» **Assignment**
Only one stretch of the data below is wanted: the lines from the one with "M3: motor 24V" through the one with "U2 pin RB2: N018 -> none", repeated exactly.

» **Exercise inputs**

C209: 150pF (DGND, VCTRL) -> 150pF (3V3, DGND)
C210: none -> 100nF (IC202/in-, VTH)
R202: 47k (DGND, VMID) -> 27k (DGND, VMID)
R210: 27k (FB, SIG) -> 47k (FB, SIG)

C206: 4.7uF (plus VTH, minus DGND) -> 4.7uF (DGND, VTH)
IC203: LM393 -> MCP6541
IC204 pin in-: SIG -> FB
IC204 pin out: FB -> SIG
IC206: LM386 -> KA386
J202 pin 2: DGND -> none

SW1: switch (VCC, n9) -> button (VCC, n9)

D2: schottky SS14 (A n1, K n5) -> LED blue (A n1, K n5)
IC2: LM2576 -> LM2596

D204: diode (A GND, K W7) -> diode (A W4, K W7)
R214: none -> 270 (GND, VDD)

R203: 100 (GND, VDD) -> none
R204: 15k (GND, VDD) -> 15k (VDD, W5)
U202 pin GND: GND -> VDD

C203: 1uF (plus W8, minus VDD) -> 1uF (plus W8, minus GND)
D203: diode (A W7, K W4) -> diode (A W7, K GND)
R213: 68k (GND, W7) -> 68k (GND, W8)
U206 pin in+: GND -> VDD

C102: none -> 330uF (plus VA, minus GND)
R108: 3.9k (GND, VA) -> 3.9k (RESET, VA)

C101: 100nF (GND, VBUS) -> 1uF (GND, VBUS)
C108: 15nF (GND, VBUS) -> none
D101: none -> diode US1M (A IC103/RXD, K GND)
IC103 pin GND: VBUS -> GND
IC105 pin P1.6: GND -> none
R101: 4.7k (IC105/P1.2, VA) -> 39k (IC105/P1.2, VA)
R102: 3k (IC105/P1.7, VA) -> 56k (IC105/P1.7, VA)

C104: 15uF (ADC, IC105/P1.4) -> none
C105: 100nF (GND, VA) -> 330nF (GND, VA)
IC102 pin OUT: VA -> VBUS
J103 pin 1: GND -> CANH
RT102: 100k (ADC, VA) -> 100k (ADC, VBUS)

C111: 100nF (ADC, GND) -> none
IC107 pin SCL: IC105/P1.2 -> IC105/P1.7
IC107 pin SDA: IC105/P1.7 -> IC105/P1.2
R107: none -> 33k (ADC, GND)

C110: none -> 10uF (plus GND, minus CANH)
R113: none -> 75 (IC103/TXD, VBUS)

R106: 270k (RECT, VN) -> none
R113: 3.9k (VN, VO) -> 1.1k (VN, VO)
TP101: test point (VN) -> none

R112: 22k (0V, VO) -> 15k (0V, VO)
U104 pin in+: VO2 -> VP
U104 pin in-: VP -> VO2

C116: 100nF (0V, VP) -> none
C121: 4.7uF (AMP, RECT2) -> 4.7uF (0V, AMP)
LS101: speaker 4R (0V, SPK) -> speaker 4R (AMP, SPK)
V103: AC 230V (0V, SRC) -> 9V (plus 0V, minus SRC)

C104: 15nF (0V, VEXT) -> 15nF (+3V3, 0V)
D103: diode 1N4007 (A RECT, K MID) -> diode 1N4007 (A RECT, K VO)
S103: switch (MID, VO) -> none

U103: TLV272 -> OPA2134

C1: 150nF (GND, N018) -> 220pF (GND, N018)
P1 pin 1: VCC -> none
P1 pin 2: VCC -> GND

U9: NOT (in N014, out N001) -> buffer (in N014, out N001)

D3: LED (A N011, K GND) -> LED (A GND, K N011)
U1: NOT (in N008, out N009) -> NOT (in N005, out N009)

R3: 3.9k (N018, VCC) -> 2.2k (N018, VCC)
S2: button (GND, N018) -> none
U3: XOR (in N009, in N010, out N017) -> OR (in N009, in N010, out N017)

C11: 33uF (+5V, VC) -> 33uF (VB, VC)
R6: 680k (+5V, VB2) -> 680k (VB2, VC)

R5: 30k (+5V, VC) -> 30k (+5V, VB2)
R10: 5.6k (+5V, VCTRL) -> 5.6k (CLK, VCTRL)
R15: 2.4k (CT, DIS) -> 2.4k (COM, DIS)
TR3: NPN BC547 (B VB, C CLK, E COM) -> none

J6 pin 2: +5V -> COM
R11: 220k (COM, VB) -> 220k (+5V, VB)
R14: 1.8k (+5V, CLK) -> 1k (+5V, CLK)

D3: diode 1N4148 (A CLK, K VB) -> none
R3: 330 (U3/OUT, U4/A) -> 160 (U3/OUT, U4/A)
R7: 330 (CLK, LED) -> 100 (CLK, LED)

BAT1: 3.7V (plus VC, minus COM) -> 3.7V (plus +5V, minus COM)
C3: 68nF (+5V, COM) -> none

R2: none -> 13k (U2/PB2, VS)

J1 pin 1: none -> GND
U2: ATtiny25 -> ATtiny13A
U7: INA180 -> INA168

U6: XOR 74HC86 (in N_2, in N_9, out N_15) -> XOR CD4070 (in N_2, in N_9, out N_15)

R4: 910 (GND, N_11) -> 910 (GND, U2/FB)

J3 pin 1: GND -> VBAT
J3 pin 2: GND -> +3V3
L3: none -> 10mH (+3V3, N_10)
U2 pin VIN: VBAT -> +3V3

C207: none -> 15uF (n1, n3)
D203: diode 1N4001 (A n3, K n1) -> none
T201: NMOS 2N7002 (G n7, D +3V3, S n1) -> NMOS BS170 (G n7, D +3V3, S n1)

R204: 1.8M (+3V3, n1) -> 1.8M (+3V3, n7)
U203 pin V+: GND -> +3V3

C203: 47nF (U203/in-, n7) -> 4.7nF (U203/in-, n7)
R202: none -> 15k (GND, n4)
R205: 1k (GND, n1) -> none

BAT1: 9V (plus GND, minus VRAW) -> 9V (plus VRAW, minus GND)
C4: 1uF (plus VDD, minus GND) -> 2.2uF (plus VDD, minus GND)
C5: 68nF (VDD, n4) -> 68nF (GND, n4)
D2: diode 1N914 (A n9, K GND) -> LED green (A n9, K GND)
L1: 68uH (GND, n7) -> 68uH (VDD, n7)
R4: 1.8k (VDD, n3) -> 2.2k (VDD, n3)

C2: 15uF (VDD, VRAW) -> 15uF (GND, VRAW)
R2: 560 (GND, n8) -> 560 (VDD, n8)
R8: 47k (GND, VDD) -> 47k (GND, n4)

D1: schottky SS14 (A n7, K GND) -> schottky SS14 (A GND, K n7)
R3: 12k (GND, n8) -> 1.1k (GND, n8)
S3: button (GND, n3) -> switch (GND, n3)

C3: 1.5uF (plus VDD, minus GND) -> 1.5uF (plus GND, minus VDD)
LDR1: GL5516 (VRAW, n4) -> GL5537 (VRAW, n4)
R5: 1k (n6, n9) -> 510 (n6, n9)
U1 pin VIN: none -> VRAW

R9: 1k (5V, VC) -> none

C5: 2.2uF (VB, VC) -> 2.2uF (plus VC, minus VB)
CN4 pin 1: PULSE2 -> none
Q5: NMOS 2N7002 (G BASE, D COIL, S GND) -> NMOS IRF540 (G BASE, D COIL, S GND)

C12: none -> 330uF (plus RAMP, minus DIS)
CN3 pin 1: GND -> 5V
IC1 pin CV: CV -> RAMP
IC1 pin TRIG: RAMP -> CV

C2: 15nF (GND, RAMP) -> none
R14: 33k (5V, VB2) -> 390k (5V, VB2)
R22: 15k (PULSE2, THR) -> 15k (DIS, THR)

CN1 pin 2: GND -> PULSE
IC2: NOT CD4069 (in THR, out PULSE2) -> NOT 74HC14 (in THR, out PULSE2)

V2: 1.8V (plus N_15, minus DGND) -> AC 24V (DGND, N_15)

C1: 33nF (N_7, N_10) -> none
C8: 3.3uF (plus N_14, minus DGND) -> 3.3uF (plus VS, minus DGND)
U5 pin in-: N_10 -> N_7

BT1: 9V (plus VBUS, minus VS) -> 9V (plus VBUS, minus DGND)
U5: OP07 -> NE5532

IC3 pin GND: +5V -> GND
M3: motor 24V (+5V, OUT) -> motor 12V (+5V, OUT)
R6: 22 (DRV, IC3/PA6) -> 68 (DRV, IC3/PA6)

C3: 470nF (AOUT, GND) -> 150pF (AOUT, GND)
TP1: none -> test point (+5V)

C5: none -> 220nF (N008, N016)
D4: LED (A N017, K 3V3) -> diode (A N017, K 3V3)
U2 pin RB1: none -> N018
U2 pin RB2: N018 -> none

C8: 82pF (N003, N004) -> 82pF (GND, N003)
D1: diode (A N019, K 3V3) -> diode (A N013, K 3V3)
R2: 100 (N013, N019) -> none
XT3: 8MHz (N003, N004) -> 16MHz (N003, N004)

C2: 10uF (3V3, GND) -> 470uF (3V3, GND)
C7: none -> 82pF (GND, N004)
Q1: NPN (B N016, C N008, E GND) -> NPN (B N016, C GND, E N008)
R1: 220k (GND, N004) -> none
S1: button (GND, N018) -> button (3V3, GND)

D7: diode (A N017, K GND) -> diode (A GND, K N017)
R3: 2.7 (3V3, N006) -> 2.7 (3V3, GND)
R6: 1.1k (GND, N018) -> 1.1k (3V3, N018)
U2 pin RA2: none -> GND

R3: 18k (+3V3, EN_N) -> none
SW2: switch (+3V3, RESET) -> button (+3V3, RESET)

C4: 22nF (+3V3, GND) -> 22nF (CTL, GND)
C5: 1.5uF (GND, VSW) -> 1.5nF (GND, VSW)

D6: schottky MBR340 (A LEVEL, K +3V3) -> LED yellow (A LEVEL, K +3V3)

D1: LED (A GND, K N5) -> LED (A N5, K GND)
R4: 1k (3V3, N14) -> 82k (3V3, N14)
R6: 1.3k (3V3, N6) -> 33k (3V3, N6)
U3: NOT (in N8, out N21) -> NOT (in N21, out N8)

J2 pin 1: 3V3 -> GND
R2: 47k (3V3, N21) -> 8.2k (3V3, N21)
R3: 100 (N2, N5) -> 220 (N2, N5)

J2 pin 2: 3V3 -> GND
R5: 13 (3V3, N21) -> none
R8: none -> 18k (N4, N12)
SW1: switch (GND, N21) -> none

» **Solution**
M3: motor 24V (+5V, OUT) -> motor 12V (+5V, OUT)
R6: 22 (DRV, IC3/PA6) -> 68 (DRV, IC3/PA6)

C3: 470nF (AOUT, GND) -> 150pF (AOUT, GND)
TP1: none -> test point (+5V)

C5: none -> 220nF (N008, N016)
D4: LED (A N017, K 3V3) -> diode (A N017, K 3V3)
U2 pin RB1: none -> N018
U2 pin RB2: N018 -> none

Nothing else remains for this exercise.